*PROBLEM TO SOLVE*:
Up to and including the line with "D1: zener 4.7V", please set down the entries below exactly, starting from the first line.
[[ INFORMATION GIVEN open ]]
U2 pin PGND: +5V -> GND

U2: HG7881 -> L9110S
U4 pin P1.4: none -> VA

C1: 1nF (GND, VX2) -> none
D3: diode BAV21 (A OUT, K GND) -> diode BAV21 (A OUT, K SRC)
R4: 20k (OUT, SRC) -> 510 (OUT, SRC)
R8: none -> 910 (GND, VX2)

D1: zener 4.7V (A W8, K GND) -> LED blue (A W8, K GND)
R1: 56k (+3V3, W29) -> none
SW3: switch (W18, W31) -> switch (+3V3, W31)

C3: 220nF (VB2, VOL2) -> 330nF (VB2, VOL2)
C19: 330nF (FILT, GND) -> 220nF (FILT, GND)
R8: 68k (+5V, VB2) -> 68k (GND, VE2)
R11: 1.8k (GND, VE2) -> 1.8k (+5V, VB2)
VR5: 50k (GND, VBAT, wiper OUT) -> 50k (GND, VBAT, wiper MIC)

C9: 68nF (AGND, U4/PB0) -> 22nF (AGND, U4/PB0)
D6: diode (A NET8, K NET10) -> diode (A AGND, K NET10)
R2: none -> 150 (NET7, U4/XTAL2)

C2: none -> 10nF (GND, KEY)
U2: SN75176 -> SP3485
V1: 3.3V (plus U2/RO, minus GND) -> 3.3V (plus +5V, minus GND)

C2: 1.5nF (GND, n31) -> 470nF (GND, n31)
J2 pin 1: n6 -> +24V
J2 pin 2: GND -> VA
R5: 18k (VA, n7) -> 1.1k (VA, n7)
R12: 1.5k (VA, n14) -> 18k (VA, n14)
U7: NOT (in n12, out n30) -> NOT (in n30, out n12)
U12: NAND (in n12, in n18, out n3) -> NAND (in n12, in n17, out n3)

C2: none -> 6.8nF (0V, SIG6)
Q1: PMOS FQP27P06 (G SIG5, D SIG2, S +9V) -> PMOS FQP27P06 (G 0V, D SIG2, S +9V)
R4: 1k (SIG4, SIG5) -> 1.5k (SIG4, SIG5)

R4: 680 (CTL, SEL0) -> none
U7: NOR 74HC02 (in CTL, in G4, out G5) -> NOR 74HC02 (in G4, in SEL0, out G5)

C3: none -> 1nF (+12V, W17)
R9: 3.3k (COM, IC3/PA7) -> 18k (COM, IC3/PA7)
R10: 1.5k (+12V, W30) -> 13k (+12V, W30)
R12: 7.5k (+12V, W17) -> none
[[ INFORMATION GIVEN closed ]]
*REPLY TO THE TASK*:
U2 pin PGND: +5V -> GND

U2: HG7881 -> L9110S
U4 pin P1.4: none -> VA

C1: 1nF (GND, VX2) -> none
D3: diode BAV21 (A OUT, K GND) -> diode BAV21 (A OUT, K SRC)
R4: 20k (OUT, SRC) -> 510 (OUT, SRC)
R8: none -> 910 (GND, VX2)

D1: zener 4.7V (A W8, K GND) -> LED blue (A W8, K GND)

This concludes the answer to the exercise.